§ **WHAT YOU NEED TO DO**
Write out the lines below exactly, beginning at the one with "(593, 281) = (207, 297): purple" and stopping after the one with "(463, 296) = (277, 219): white"; the pictures are not copied.

═════ INPUT FOR THIS TASK ═════

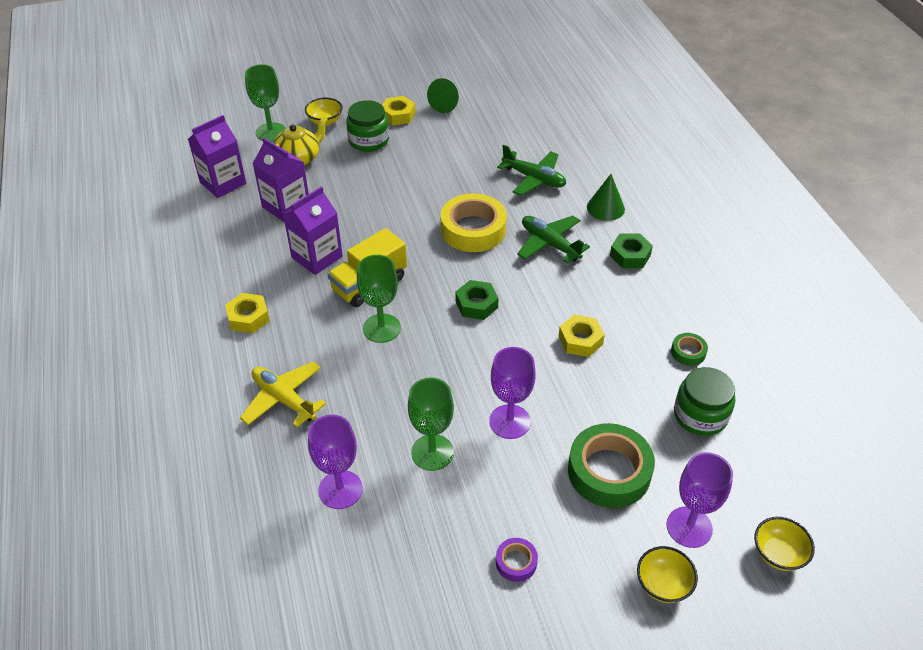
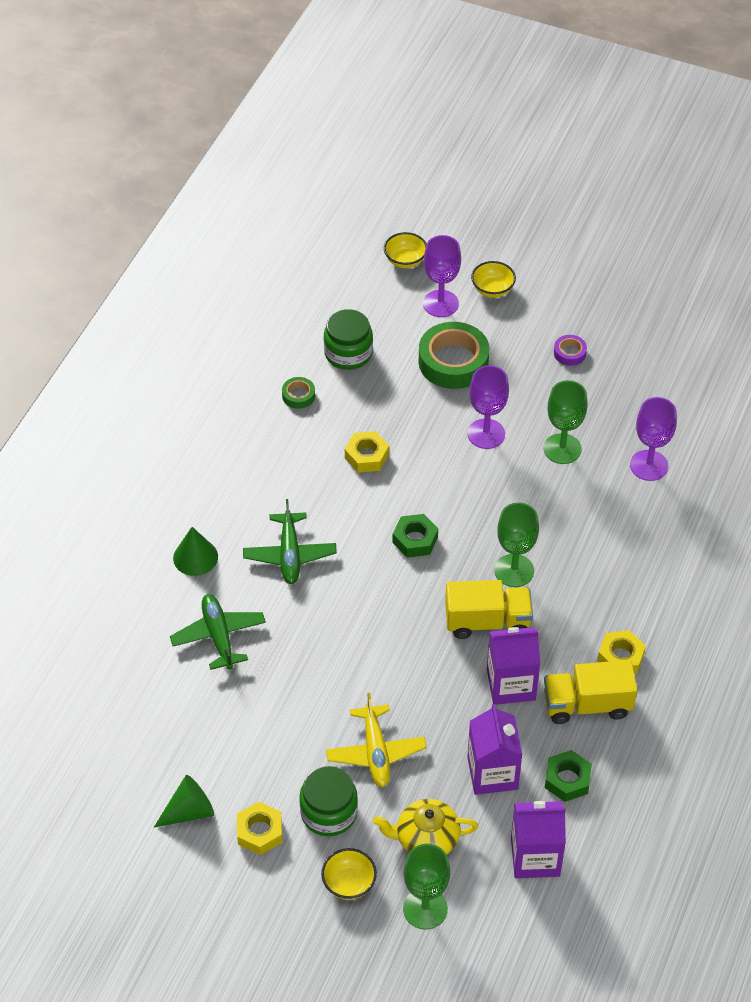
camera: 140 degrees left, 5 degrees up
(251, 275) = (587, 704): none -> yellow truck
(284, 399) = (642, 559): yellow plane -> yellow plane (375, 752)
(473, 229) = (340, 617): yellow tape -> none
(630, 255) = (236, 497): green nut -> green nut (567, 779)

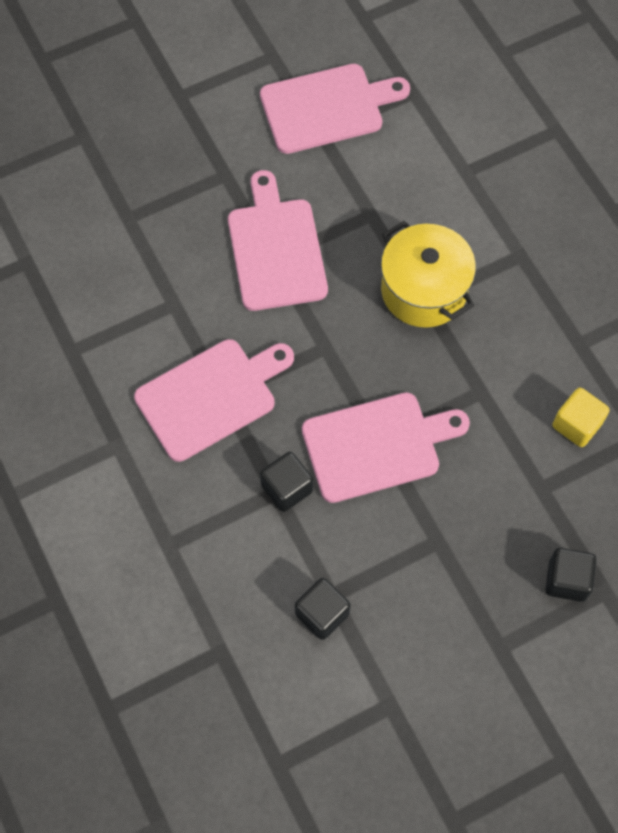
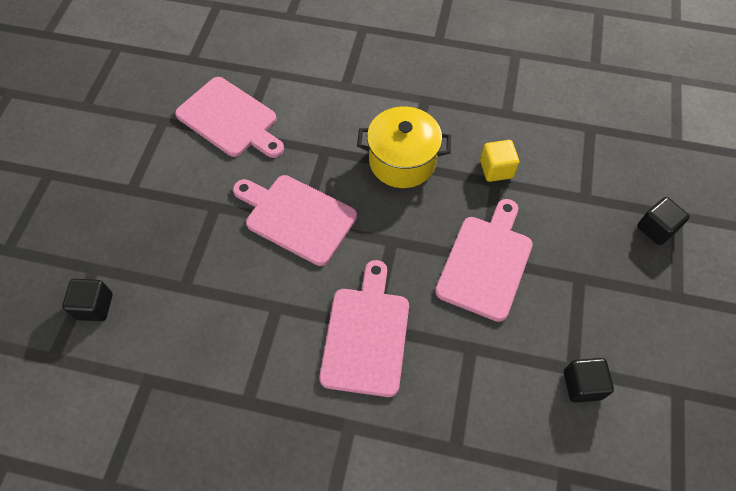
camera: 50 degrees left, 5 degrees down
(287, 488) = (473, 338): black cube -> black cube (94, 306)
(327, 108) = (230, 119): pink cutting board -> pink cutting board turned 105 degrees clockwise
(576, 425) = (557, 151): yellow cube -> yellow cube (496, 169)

═════
═════ INPUT FOR THIS TASK ═════

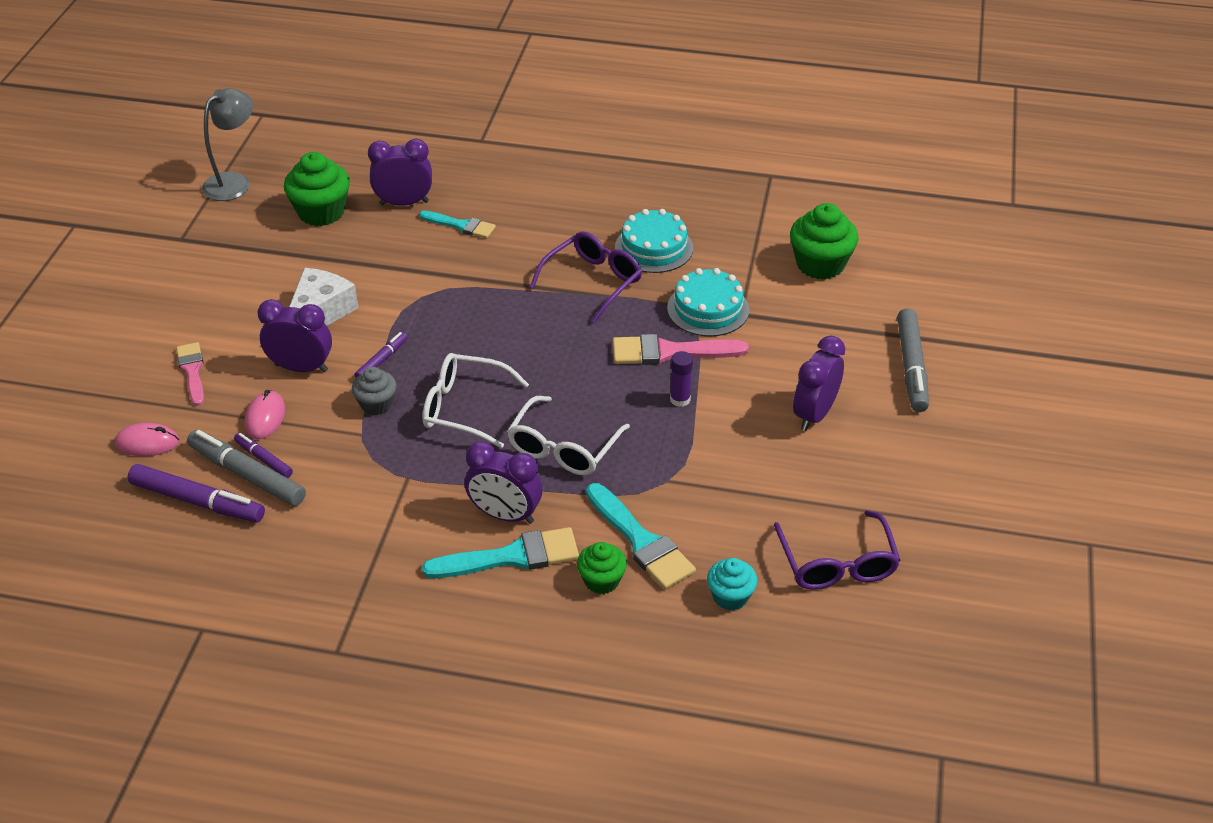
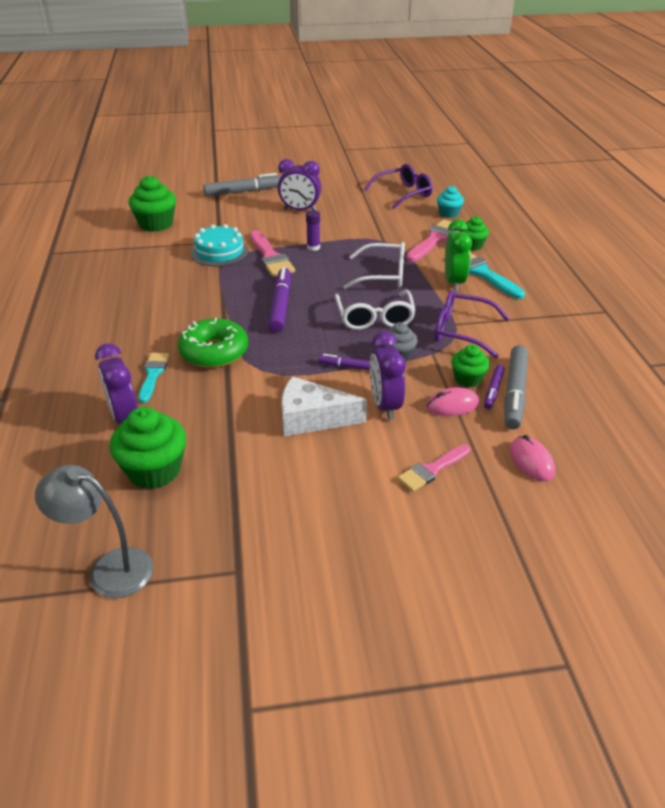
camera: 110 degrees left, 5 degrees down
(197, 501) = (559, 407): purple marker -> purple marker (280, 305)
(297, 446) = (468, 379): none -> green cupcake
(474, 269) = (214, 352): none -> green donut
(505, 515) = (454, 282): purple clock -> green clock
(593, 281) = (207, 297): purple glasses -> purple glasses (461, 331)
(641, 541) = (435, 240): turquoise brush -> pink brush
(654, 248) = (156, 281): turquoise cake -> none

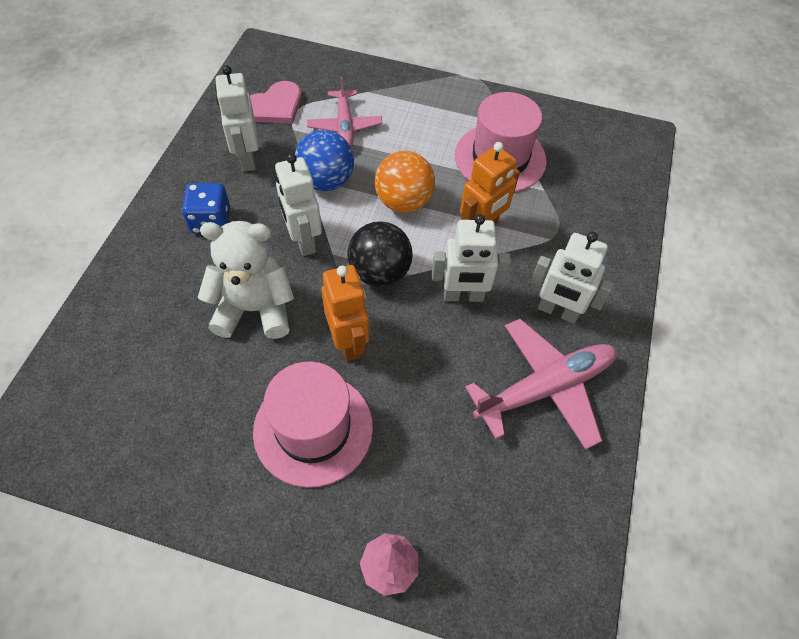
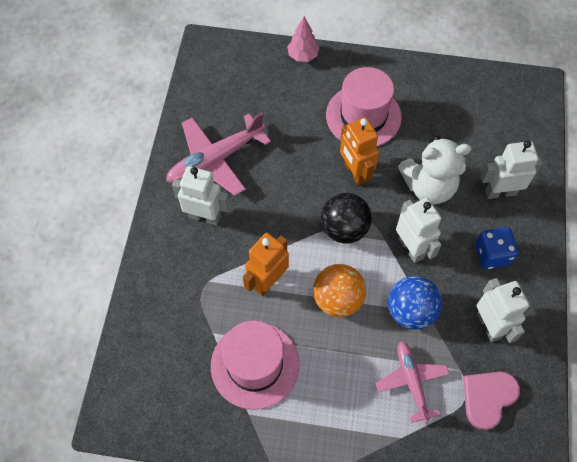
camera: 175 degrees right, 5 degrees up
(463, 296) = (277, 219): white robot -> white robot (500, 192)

═════

§ **REPLY**
(593, 281) = (207, 297): purple glasses -> purple glasses (461, 331)
(641, 541) = (435, 240): turquoise brush -> pink brush
(654, 248) = (156, 281): turquoise cake -> none

camera: 175 degrees right, 5 degrees up
(463, 296) = (277, 219): white robot -> white robot (500, 192)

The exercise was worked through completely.